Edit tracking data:
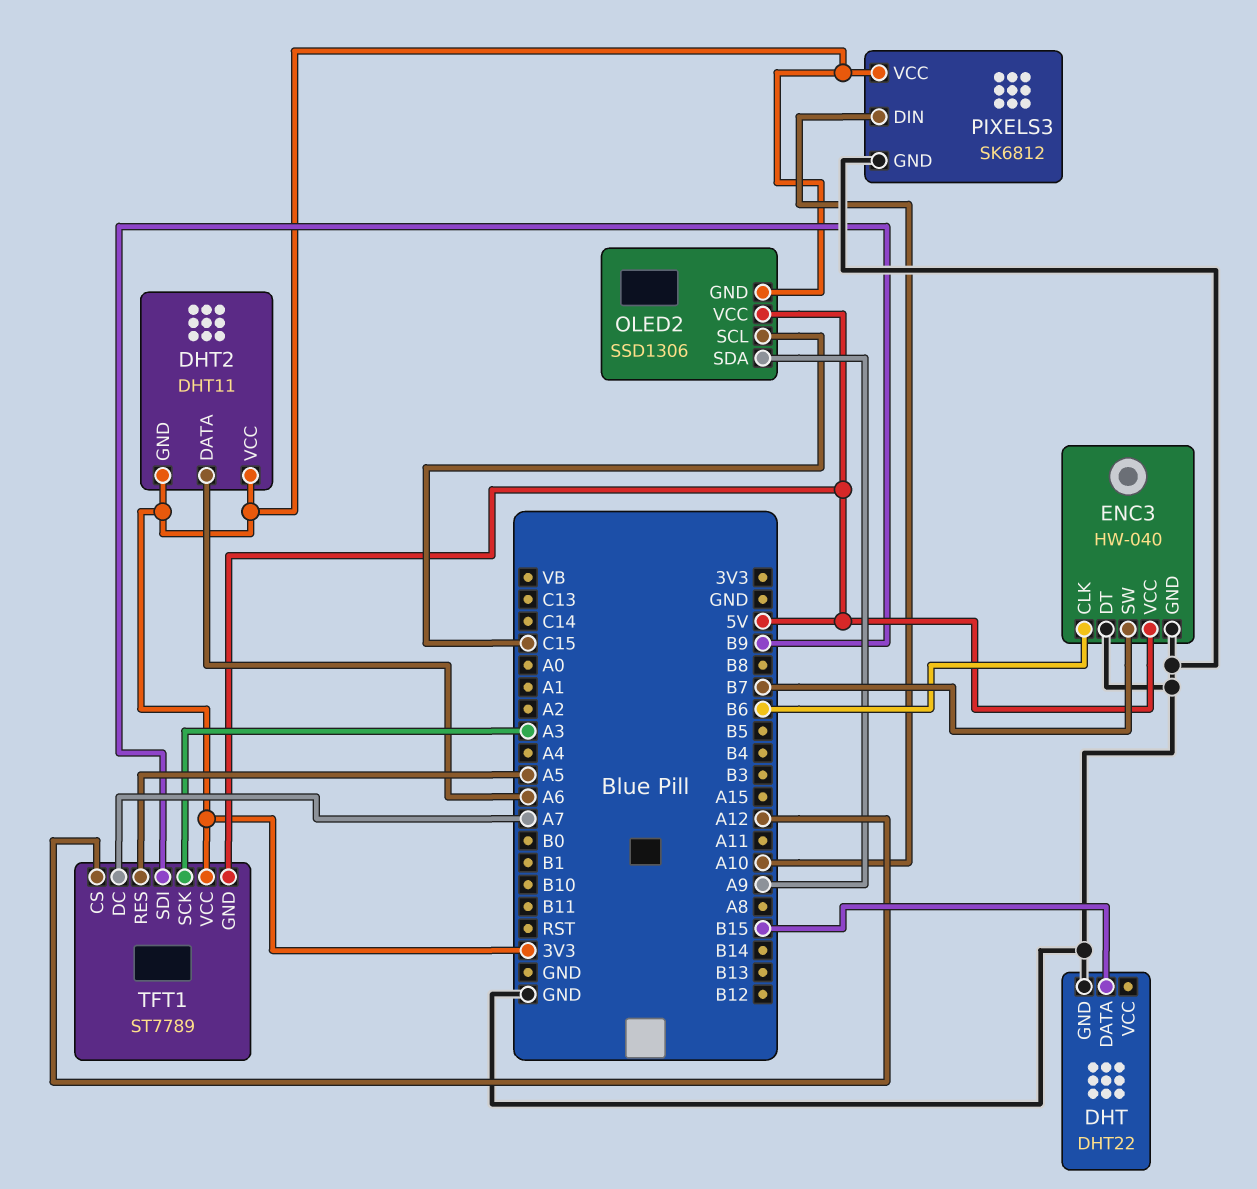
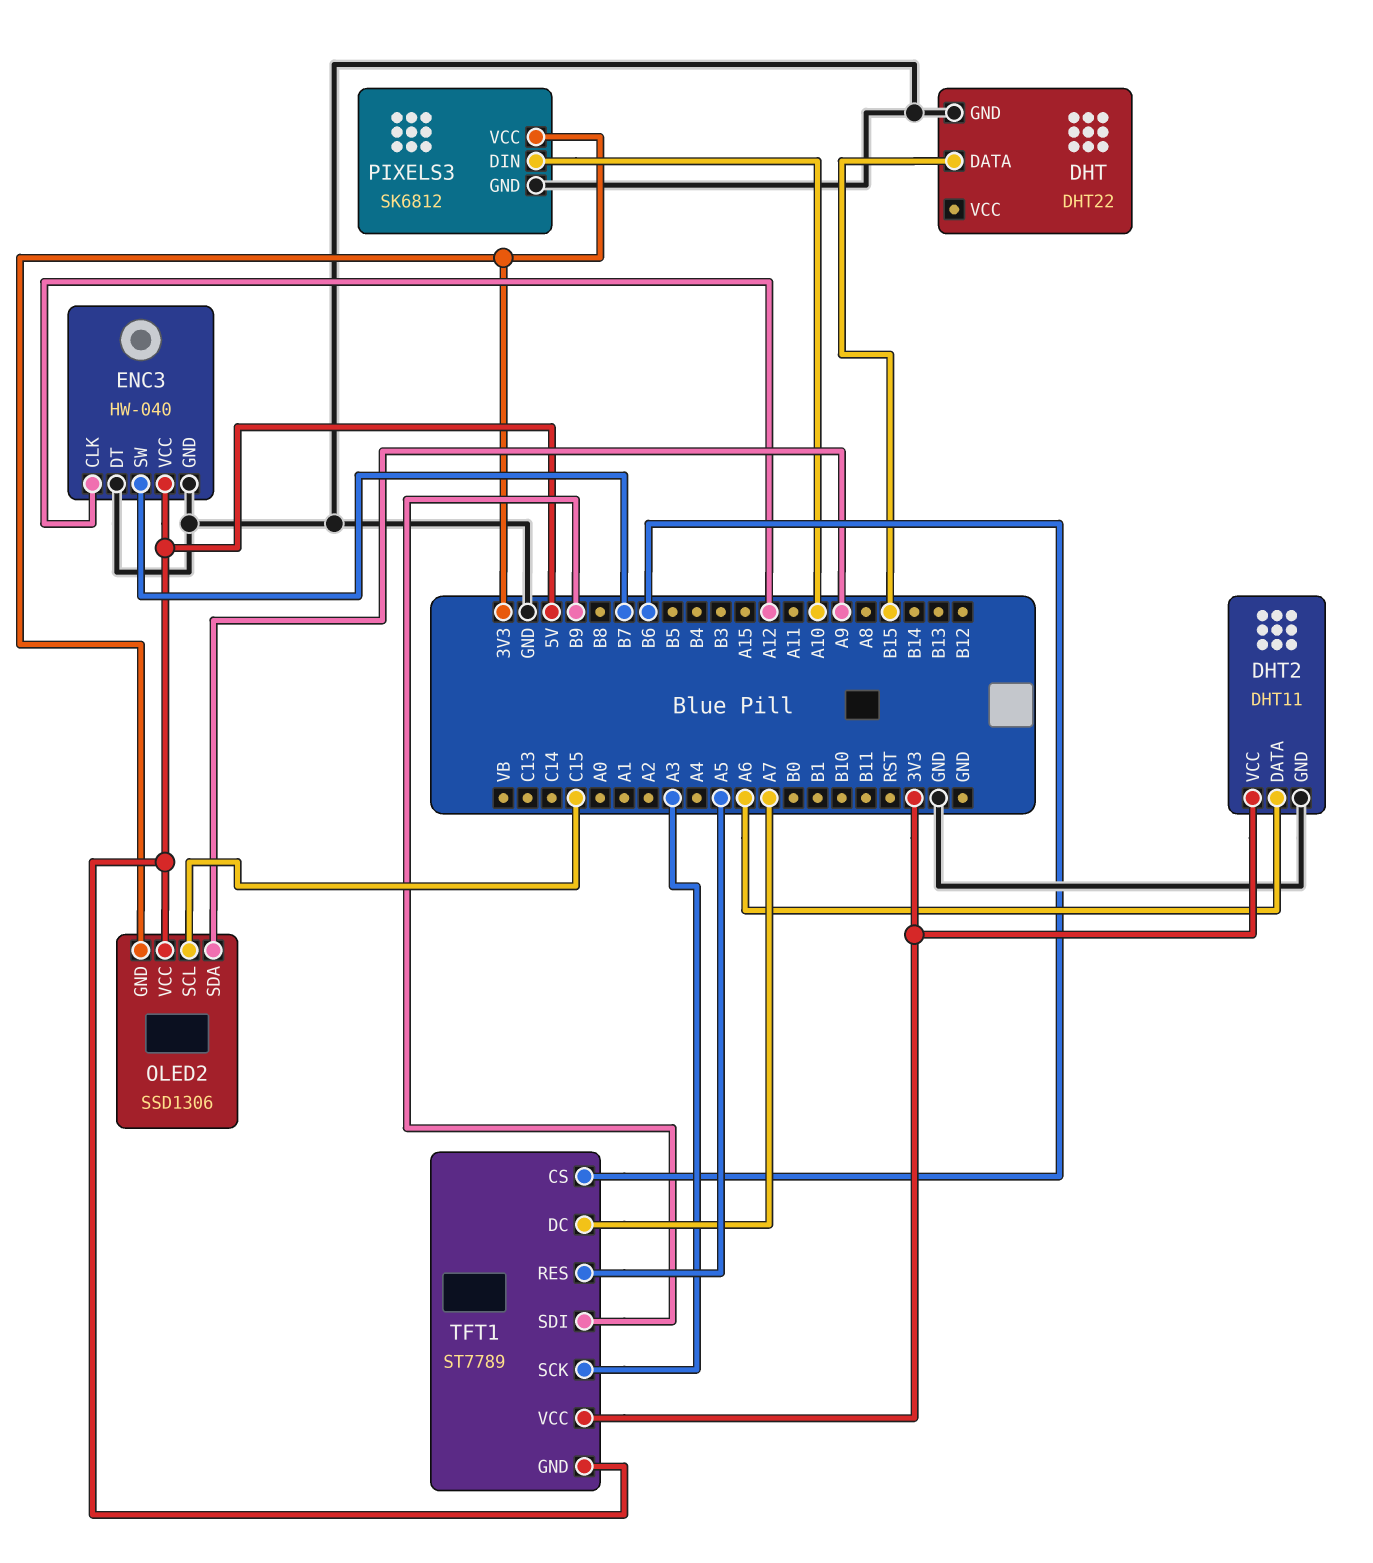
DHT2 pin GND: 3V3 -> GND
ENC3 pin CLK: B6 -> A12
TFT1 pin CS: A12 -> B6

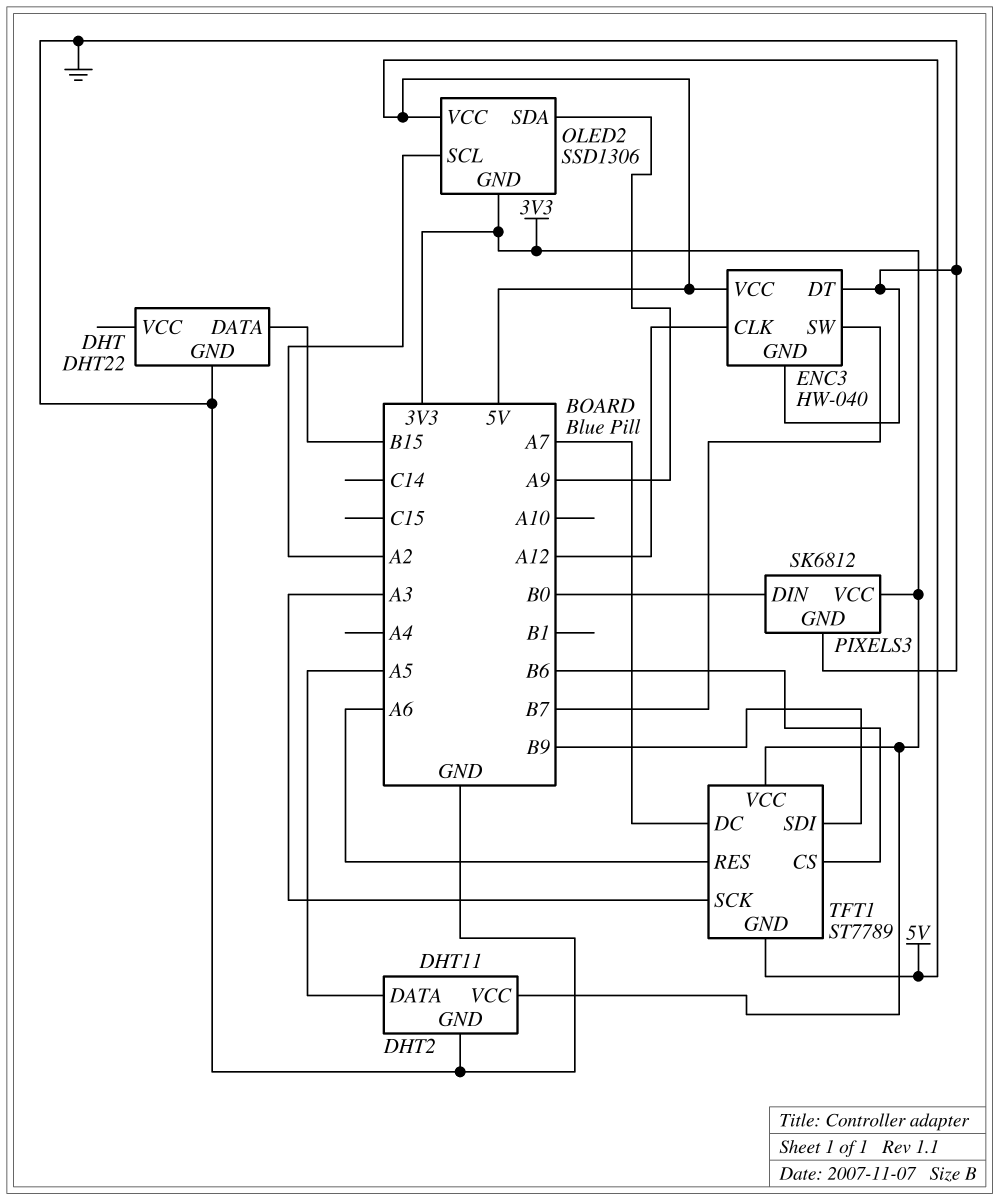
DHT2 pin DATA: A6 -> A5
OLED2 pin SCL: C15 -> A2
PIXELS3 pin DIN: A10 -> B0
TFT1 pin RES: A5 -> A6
* * *
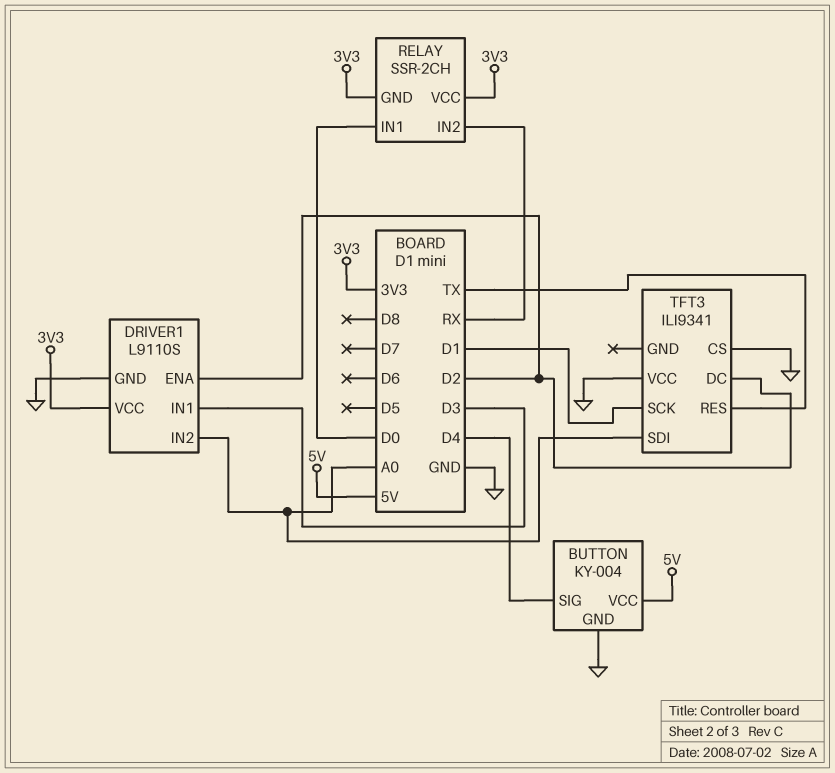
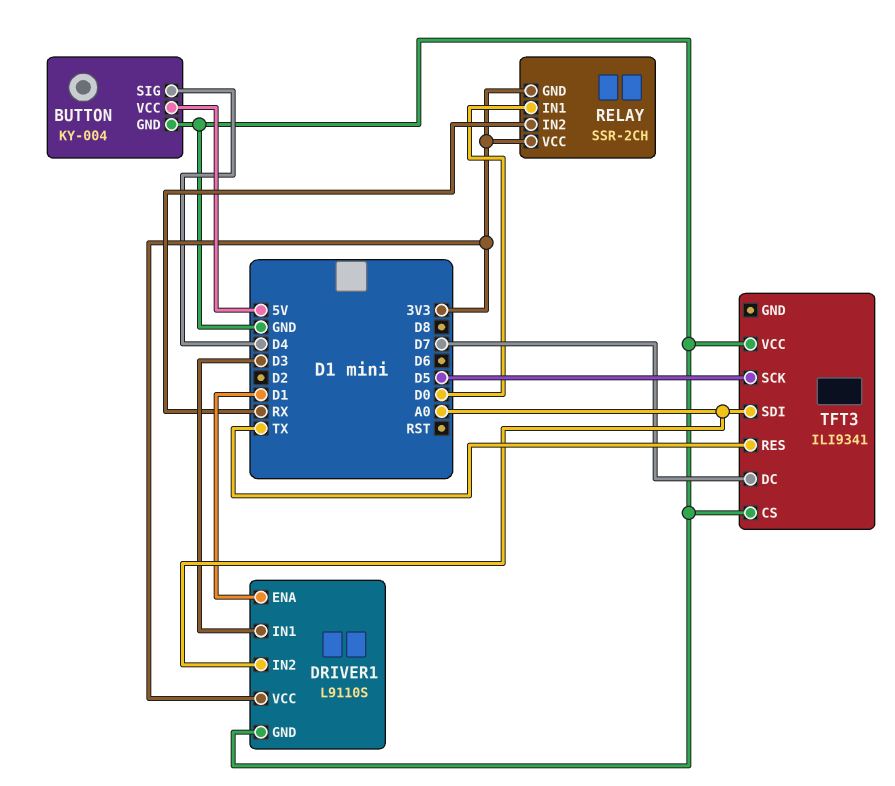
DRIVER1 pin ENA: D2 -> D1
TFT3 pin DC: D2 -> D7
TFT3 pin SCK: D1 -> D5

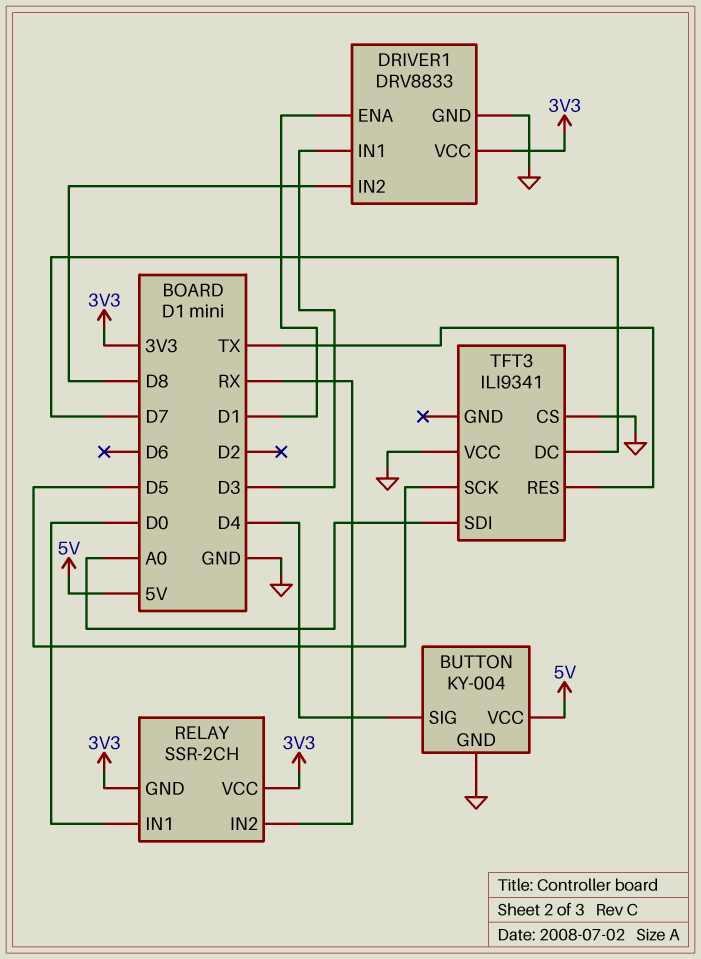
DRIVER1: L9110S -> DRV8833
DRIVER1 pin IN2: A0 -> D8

* **DIRECTIONS FOR THIS TASK**:
Within the data above, repeat exactly the lines from the one bearing "DHT2 pin GND: 3V3 -> GND" through the one bearing "TFT1 pin RES: A5 -> A6". Include no pictures and nothing else.

* **EXERCISE RESULT**:
DHT2 pin GND: 3V3 -> GND
ENC3 pin CLK: B6 -> A12
TFT1 pin CS: A12 -> B6

DHT2 pin DATA: A6 -> A5
OLED2 pin SCL: C15 -> A2
PIXELS3 pin DIN: A10 -> B0
TFT1 pin RES: A5 -> A6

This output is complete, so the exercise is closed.